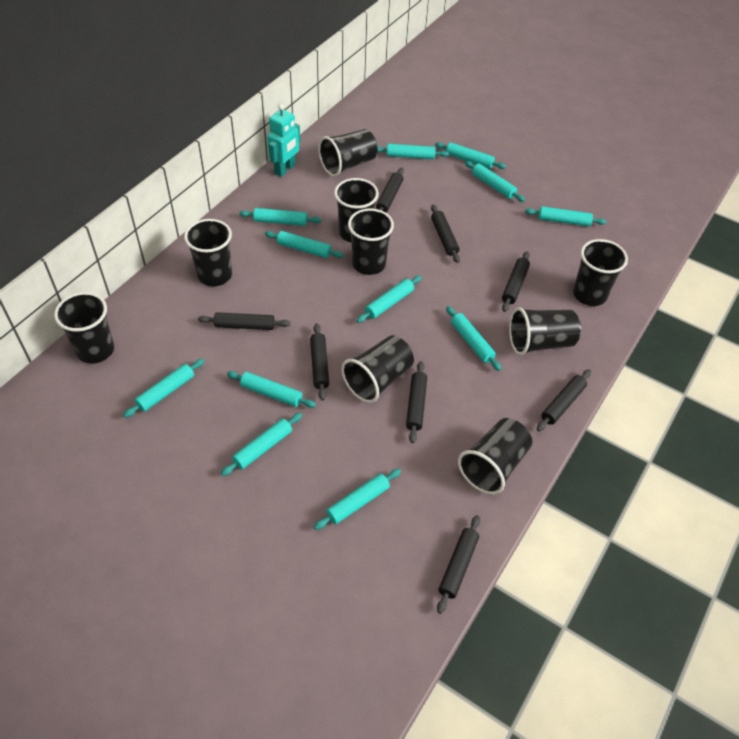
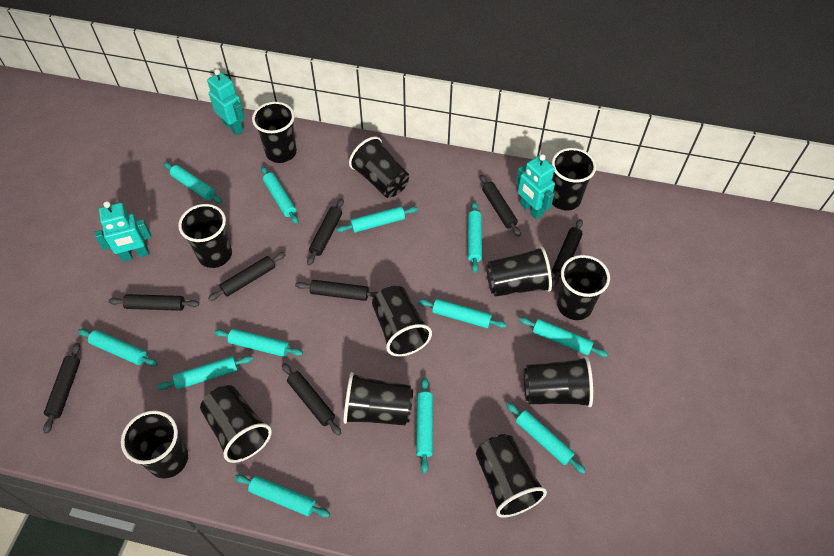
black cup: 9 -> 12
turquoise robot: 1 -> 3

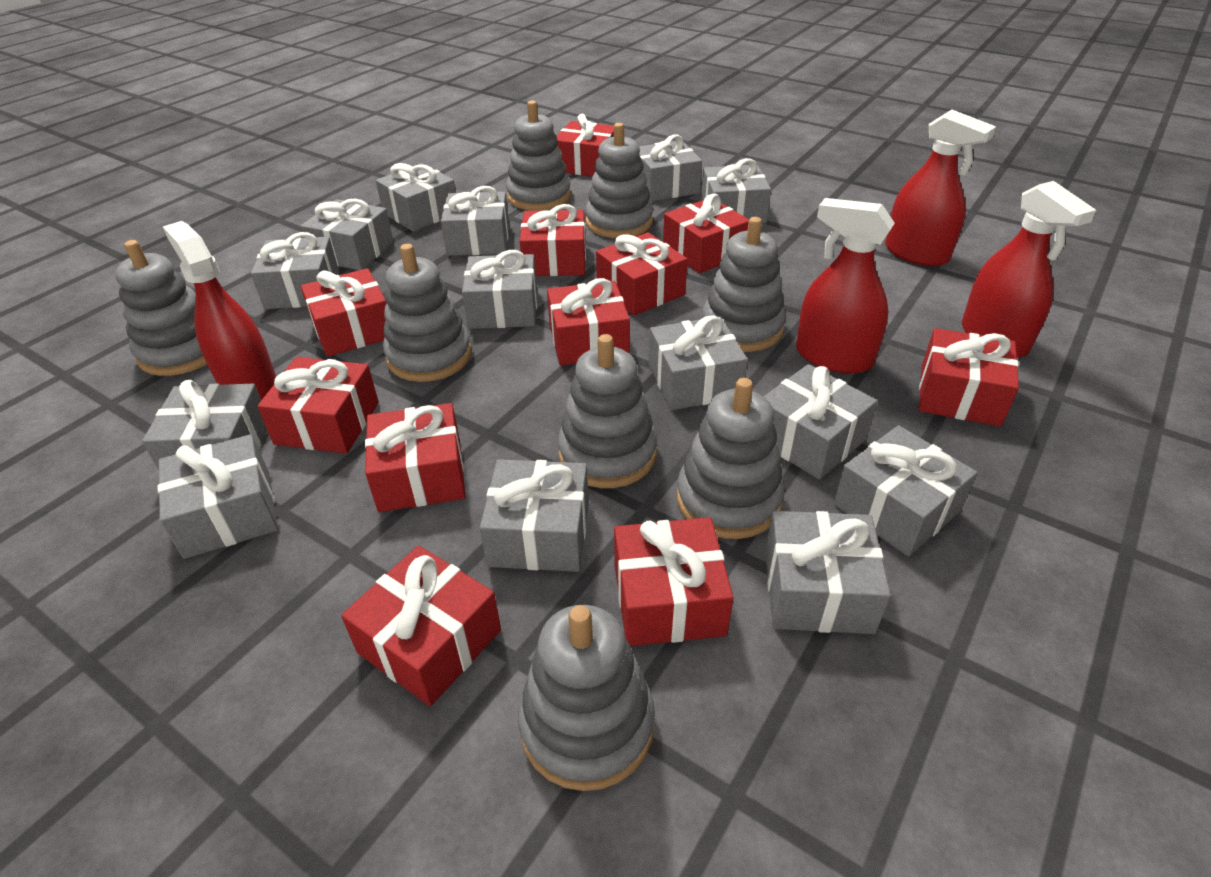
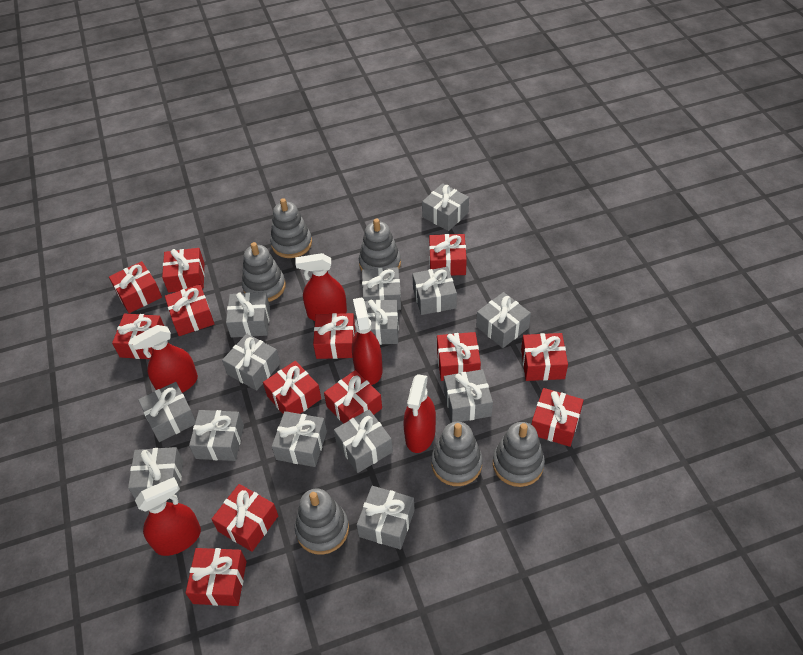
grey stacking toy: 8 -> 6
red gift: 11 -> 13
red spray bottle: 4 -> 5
○ ○ ○ ○ ○
_Task goal_
The material above holds pictures; copy everything else in it exactly.

_Problem solution_
black cup: 9 -> 12
turquoise robot: 1 -> 3

grey stacking toy: 8 -> 6
red gift: 11 -> 13
red spray bottle: 4 -> 5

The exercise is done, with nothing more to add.